Exercise: What must be returned is the number of lines in the records holding the word "pink", with no other text.
┌──
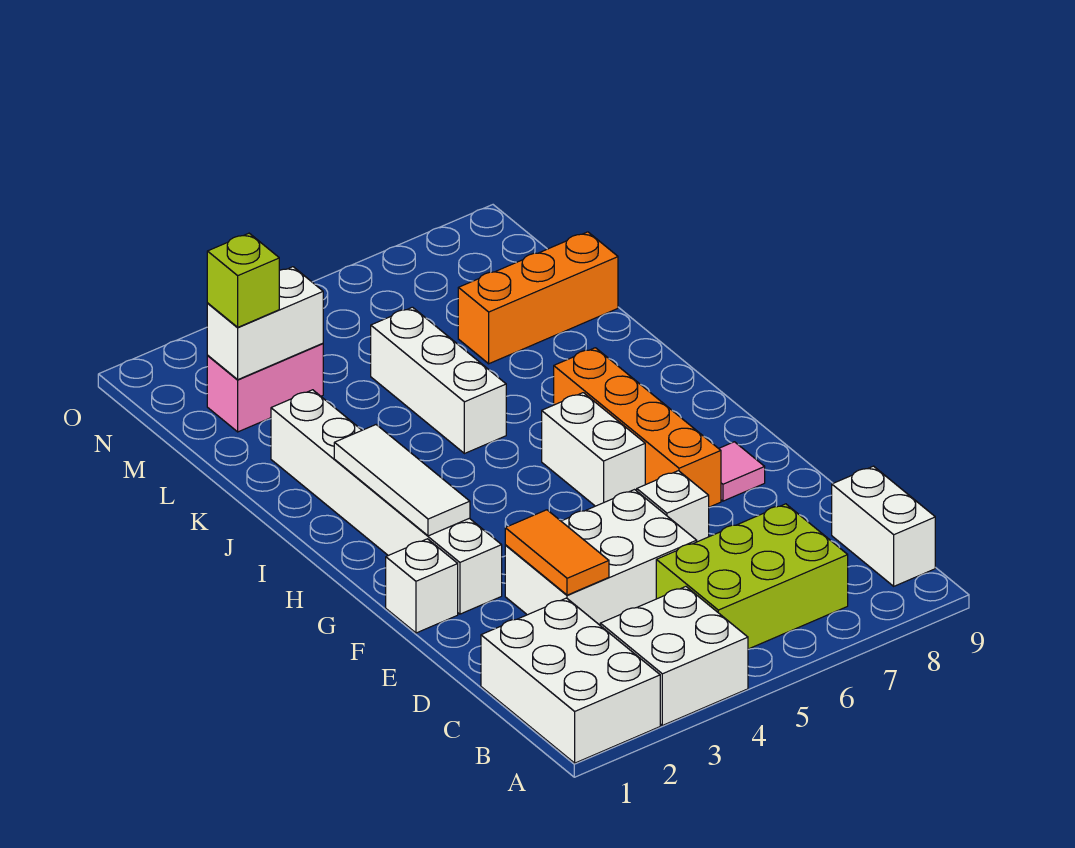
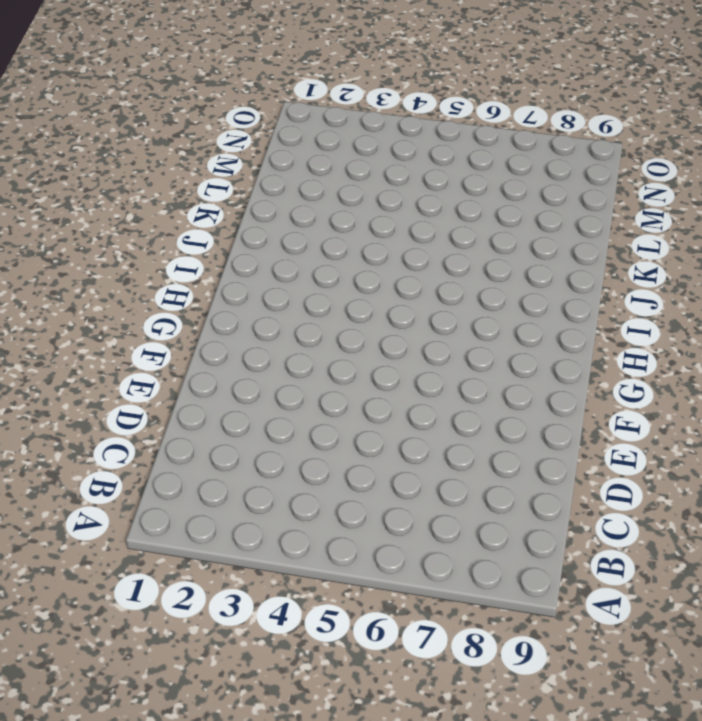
none -> white 2x3 brick [481,598,660,763]
none -> white 2x2 brick [600,587,748,725]
none -> lime 2x3 brick [656,504,848,649]

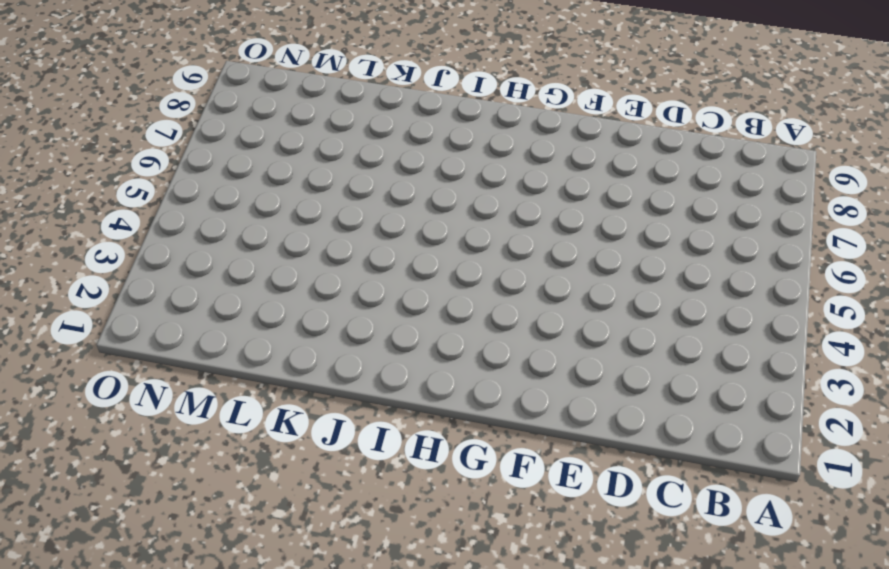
none -> white 2x3 brick [481,598,660,763]
none -> white 2x2 brick [600,587,748,725]
none -> lime 2x3 brick [656,504,848,649]

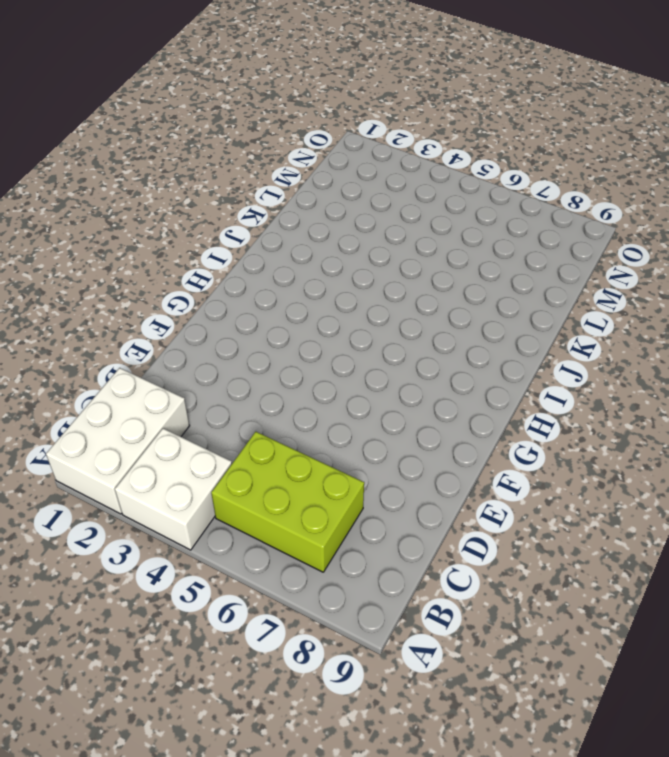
none -> white 1x2 brick [832,466,935,586]
none -> white 2x3 brick [505,490,697,625]
none -> white 1x1 brick [637,471,709,542]

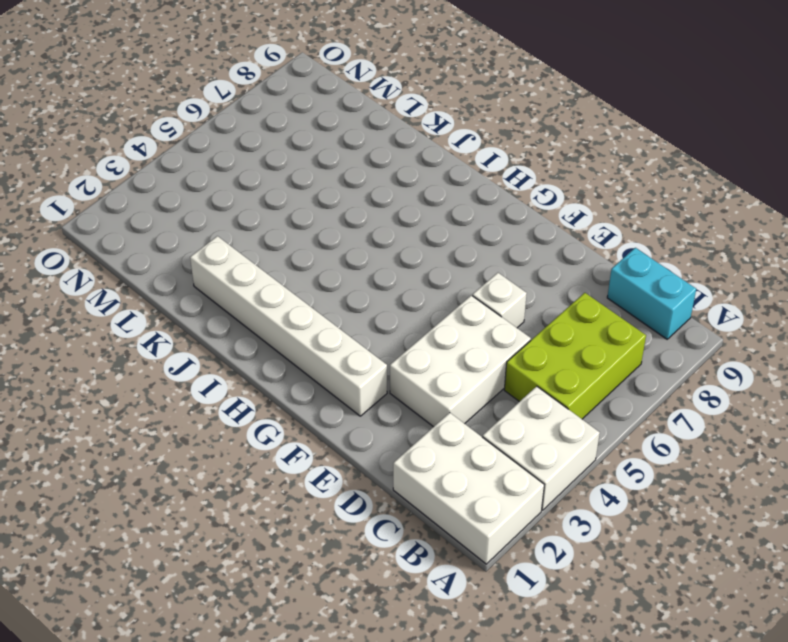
cyan 1x2 brick [607,248,696,339] -> white 1x2 brick [832,466,935,586]
none -> white 1x1 brick [386,539,458,633]
none -> orange 1x4 brick [554,348,721,507]
none -> pink 1x1 tile [719,442,765,501]

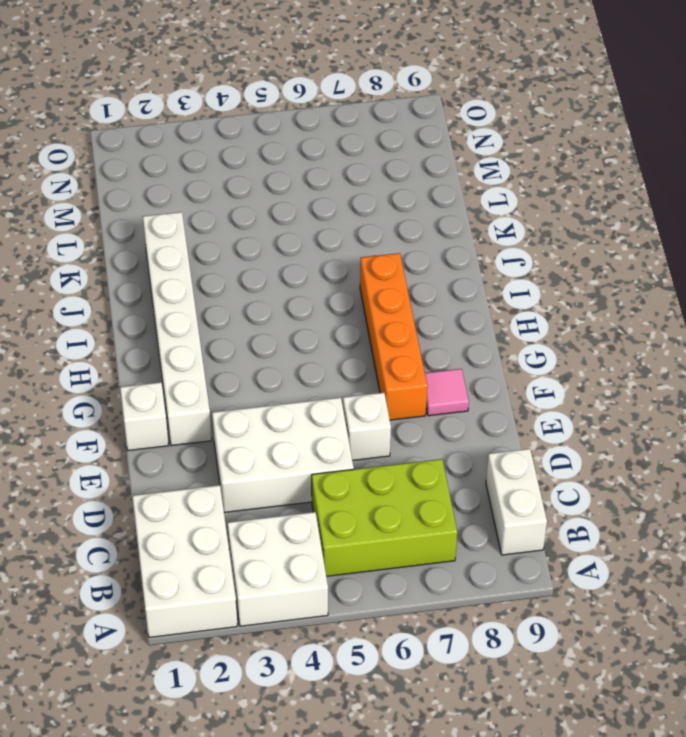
none -> white 1x2 brick [542,393,645,506]
none -> white 1x3 brick [371,307,506,454]
none -> orange 1x3 brick [458,232,618,364]

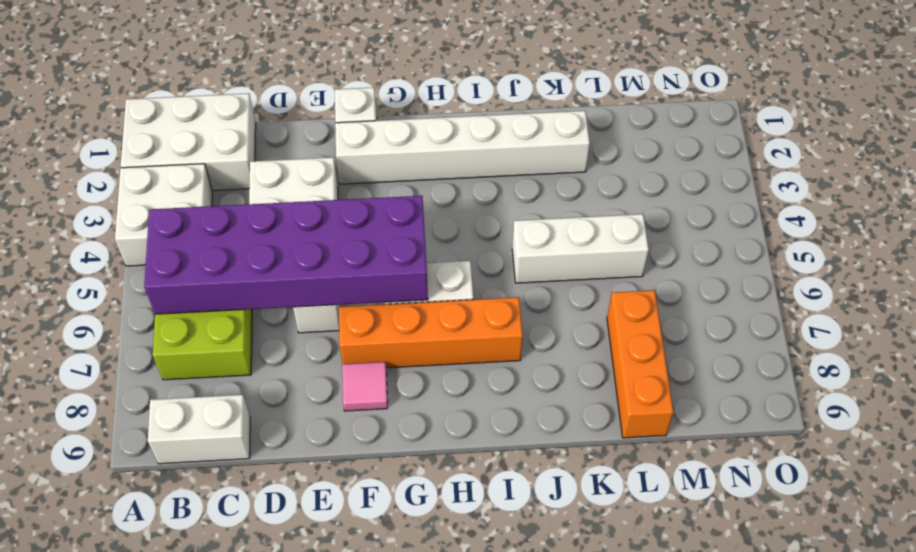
purple 2x6 brick [144,196,428,314] -> none
none -> pink 1x2 brick [207,343,323,432]
none -> orange 1x2 tile [505,510,609,595]
none -> white 1x3 tile [334,425,470,536]

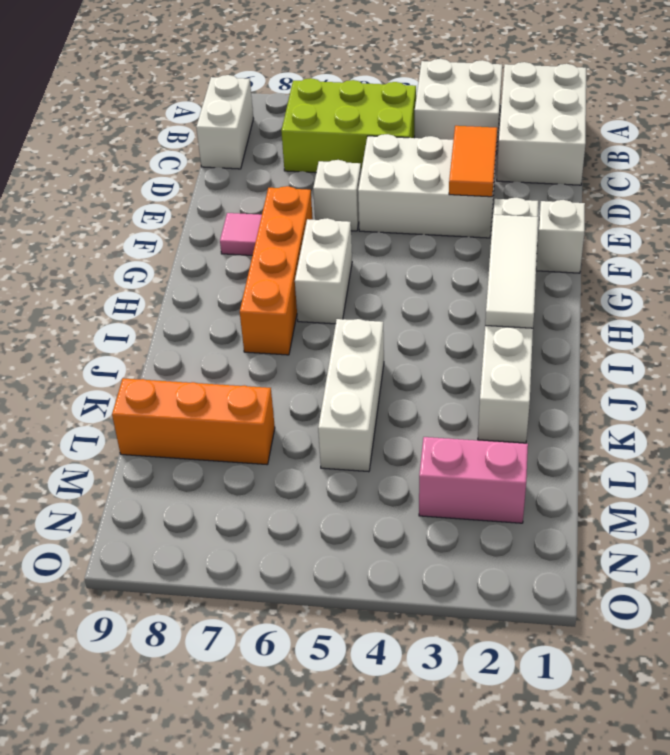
none -> white 1x2 brick [207,267,323,380]
none -> lime 1x1 brick [207,233,279,327]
└──
Solution for this exercise: 2